§ Work to do: Show each line of the entries below that contains the string "with". Uppercase and lowercase count as different.

◇ ◇ ◇ ◇ ◇

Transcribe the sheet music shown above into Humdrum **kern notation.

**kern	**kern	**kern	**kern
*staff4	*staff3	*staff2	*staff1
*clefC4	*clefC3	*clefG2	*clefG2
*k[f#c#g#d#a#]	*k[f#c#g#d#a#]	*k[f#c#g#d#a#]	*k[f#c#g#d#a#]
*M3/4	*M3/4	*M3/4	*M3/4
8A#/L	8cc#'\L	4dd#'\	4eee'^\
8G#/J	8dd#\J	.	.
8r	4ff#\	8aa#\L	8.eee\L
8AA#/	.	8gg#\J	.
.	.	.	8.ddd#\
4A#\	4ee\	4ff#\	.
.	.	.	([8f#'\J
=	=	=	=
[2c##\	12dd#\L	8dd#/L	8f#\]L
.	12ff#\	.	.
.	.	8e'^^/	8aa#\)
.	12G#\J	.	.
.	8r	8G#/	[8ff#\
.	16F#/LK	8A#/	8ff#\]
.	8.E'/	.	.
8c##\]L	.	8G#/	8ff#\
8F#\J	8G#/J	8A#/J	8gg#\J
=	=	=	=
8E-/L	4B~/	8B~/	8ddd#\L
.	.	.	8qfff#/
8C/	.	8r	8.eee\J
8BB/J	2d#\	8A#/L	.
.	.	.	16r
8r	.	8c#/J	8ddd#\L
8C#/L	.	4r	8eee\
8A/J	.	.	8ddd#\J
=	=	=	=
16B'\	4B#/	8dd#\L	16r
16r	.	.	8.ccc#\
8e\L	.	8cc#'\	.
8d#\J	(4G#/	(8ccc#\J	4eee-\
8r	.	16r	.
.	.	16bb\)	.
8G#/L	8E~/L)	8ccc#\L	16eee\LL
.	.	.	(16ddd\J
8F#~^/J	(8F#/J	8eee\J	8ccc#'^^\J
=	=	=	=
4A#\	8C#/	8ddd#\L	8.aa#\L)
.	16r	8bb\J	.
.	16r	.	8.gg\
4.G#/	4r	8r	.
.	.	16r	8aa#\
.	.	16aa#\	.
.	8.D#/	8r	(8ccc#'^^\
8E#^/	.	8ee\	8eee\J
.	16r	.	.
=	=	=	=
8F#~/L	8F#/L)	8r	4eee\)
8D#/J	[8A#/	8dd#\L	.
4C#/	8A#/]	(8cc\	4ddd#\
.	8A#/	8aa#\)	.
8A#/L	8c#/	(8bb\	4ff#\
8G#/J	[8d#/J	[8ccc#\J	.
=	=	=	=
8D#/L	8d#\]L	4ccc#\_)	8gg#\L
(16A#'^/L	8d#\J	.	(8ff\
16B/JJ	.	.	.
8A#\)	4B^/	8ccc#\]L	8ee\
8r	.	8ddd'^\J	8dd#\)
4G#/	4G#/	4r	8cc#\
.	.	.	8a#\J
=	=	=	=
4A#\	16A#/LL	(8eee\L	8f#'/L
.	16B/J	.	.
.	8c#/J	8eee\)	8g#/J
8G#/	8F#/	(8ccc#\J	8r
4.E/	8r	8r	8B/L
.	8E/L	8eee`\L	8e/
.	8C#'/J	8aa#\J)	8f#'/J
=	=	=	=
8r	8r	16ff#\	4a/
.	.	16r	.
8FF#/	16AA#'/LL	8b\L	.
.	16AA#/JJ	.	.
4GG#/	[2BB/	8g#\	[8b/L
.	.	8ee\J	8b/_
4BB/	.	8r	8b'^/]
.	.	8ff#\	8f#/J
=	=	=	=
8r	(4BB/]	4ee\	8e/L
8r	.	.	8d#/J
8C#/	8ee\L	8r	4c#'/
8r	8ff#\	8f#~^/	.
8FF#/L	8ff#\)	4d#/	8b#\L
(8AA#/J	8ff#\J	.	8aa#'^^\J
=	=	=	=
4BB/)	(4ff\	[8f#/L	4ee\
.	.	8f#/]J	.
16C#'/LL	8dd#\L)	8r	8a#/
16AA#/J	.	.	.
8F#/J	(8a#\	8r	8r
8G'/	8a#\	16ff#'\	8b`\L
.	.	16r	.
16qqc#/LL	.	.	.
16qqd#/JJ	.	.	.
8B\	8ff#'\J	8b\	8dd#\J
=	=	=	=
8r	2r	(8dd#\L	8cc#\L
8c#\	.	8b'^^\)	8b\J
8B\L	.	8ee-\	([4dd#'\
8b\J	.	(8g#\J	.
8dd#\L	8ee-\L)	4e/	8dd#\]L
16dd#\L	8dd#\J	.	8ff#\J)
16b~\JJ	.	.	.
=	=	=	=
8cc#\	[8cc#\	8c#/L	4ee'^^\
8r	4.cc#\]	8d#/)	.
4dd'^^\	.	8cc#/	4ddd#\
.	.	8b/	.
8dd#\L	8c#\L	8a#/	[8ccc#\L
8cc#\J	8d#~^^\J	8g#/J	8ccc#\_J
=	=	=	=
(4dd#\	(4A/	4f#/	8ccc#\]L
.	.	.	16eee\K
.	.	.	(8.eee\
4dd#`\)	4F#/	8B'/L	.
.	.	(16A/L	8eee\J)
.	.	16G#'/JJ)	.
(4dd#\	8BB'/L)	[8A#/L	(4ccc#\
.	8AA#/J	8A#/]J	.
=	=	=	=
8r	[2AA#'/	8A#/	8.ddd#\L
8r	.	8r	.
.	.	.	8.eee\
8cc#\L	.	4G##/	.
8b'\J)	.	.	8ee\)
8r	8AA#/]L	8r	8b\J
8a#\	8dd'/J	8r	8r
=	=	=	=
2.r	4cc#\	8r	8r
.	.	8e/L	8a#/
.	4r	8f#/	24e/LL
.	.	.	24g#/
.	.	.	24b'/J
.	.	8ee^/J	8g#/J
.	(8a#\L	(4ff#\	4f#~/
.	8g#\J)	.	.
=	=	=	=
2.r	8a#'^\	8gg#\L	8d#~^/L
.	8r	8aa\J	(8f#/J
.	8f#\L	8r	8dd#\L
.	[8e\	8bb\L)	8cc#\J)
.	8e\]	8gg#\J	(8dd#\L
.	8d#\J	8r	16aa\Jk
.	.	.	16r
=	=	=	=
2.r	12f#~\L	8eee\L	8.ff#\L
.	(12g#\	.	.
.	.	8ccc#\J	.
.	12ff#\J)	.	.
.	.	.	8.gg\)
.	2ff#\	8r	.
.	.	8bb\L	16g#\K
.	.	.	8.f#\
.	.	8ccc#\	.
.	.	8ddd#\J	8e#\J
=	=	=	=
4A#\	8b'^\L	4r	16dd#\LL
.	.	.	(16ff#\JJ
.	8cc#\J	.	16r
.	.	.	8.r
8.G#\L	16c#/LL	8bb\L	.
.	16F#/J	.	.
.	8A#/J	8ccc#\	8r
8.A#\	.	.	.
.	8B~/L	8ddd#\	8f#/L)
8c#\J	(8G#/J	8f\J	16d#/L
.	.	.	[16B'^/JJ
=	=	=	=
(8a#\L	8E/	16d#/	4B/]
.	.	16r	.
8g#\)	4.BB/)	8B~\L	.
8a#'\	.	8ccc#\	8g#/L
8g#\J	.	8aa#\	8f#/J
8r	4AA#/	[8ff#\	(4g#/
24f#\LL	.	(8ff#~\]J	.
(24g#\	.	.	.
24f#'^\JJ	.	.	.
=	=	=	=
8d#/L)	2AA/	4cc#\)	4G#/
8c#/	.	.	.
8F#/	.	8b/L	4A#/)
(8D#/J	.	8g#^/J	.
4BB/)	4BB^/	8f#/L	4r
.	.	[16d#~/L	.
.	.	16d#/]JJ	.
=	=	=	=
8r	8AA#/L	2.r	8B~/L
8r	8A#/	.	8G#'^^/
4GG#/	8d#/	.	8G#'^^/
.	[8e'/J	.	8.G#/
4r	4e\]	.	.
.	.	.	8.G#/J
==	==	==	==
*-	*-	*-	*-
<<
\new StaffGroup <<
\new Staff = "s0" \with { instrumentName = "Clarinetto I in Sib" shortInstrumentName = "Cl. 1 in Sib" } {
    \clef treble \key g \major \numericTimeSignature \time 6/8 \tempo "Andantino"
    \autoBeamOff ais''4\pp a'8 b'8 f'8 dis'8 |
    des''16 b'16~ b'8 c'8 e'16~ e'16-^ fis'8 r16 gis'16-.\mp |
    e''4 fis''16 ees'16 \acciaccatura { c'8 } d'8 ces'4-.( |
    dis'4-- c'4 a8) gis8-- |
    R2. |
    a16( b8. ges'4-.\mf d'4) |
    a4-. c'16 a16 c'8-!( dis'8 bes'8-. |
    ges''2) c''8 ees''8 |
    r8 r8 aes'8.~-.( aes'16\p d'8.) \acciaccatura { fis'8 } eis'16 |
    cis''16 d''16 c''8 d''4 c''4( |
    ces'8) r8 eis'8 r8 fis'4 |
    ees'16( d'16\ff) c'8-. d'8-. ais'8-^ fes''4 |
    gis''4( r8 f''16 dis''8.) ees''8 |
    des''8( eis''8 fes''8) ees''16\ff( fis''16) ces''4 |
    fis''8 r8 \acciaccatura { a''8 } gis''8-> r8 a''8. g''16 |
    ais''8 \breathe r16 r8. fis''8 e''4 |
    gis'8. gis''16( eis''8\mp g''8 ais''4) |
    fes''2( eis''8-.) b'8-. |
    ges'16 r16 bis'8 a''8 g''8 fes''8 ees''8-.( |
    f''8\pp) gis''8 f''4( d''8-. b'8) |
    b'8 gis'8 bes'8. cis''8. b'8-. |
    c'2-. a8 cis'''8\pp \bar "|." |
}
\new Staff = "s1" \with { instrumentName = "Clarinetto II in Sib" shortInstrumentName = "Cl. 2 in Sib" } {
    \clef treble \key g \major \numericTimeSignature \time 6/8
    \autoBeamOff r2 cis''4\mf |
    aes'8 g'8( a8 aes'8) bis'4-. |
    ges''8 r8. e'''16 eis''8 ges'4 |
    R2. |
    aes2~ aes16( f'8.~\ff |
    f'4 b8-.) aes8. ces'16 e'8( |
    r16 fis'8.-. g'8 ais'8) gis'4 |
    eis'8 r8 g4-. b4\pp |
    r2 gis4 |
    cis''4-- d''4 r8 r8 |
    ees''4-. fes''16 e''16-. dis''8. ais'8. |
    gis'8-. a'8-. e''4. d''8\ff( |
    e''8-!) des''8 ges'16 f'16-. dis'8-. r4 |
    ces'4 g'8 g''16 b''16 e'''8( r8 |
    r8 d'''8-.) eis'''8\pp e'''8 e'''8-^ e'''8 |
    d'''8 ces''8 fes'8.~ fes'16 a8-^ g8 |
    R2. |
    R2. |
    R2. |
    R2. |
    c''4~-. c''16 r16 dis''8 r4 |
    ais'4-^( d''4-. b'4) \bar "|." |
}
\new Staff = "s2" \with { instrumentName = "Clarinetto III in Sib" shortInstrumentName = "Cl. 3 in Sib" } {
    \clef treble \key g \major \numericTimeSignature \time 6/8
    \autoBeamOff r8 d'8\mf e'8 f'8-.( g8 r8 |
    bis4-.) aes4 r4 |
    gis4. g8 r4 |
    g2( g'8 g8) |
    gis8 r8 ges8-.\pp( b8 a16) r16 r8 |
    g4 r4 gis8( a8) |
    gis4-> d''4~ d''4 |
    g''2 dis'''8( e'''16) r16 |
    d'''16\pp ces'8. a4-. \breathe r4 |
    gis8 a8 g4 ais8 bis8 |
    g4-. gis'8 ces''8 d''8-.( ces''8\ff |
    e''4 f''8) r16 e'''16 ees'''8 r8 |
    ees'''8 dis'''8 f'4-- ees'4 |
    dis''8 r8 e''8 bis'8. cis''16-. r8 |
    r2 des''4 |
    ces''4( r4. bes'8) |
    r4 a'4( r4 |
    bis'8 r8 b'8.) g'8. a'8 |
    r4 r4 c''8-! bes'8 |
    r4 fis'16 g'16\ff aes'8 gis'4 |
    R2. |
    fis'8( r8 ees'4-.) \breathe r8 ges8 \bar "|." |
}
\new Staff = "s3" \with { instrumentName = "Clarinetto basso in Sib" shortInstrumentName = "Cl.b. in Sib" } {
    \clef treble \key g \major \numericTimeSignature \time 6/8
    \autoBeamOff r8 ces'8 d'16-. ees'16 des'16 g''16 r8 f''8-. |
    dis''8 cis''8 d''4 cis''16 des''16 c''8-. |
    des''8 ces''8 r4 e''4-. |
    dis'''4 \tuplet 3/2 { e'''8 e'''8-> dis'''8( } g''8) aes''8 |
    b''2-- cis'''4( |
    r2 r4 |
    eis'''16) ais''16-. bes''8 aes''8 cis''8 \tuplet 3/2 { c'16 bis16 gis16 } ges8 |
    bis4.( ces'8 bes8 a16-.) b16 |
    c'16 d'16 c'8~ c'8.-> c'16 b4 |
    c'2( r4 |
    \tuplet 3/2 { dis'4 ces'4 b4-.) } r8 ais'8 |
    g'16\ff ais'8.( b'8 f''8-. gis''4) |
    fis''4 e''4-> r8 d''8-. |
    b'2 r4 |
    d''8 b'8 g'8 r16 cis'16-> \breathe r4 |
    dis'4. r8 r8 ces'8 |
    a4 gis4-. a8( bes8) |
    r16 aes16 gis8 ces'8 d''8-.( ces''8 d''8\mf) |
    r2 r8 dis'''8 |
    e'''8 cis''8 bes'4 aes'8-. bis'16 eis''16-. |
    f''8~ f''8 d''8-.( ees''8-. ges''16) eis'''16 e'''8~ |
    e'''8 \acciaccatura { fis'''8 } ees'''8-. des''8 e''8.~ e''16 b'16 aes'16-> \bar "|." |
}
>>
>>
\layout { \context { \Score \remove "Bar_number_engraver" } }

◇ ◇ ◇ ◇ ◇

§ Written answer:
\new Staff = "s0" \with { instrumentName = "Clarinetto I in Sib" shortInstrumentName = "Cl. 1 in Sib" } {
\new Staff = "s1" \with { instrumentName = "Clarinetto II in Sib" shortInstrumentName = "Cl. 2 in Sib" } {
\new Staff = "s2" \with { instrumentName = "Clarinetto III in Sib" shortInstrumentName = "Cl. 3 in Sib" } {
\new Staff = "s3" \with { instrumentName = "Clarinetto basso in Sib" shortInstrumentName = "Cl.b. in Sib" } {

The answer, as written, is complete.